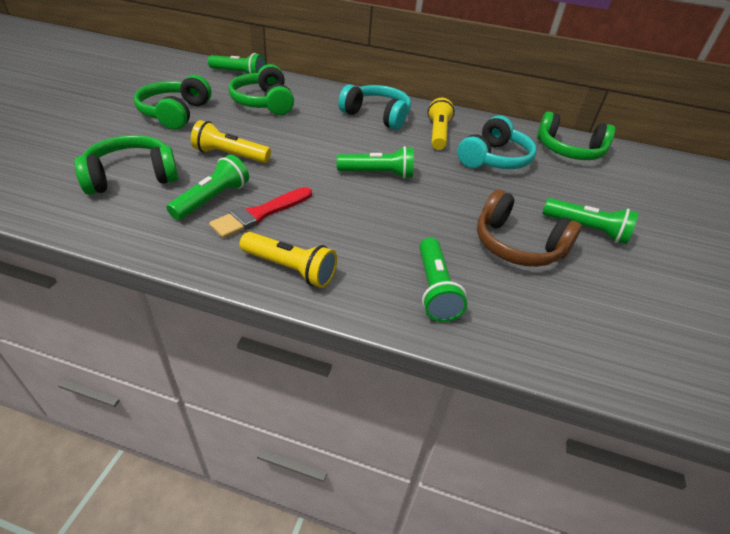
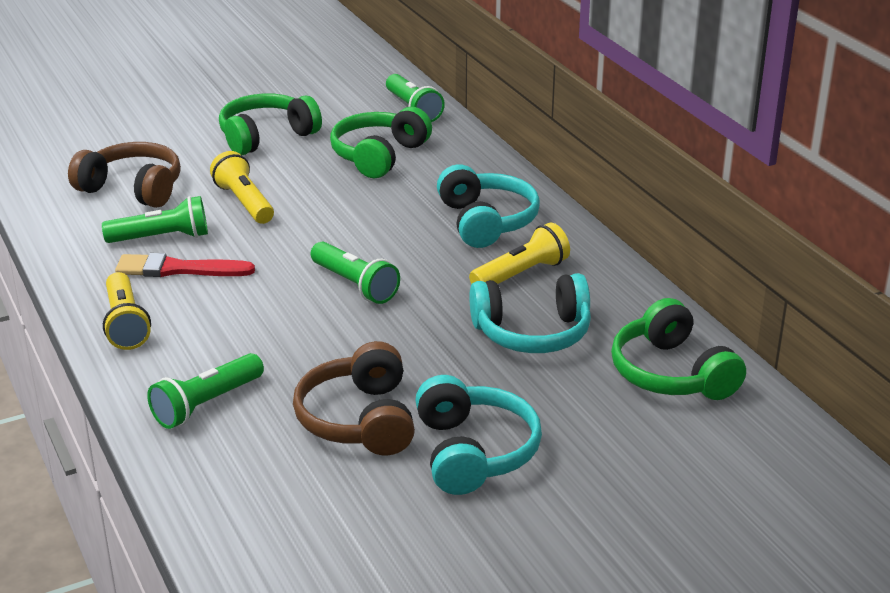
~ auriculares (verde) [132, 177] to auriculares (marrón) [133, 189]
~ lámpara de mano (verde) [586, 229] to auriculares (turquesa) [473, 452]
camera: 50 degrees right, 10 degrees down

*INSTRUCTIONS FOR THE TASK:*
Give back all the data exactly, minus pictures.

*EXERCISE RESPONSE:*
~ auriculares (verde) [132, 177] to auriculares (marrón) [133, 189]
~ lámpara de mano (verde) [586, 229] to auriculares (turquesa) [473, 452]
camera: 50 degrees right, 10 degrees down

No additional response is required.